For each line below that includes the word "gray", make a copy.

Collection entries
━━━━━━━━━━━━━━━━━━━━━━━━━━━━━━

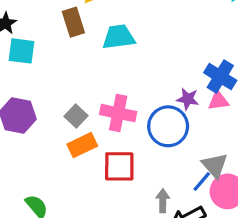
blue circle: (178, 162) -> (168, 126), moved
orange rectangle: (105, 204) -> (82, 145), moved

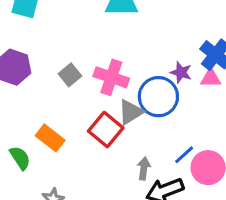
orange rectangle: (82, 145) -> (50, 138), moved, turned 56
gray triangle: (215, 165) -> (131, 112), moved, turned 32
red square: (119, 166) -> (106, 130), turned 32

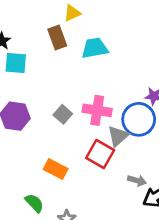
green semicircle: (20, 158) -> (34, 203), moved
gray arrow: (144, 168) -> (137, 180), turned 108

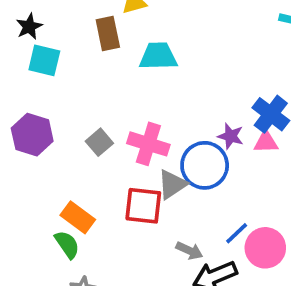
red square: (100, 154) -> (143, 206), turned -32
green semicircle: (34, 203) -> (67, 244), moved

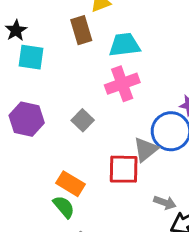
pink cross: (148, 144) -> (122, 84), moved, turned -32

━━━━━━━━━━━━━━━━━━━━━━━━━━━━━━

> [WRITTEN SOLUTION]
gray triangle: (215, 165) -> (131, 112), moved, turned 32
gray arrow: (144, 168) -> (137, 180), turned 108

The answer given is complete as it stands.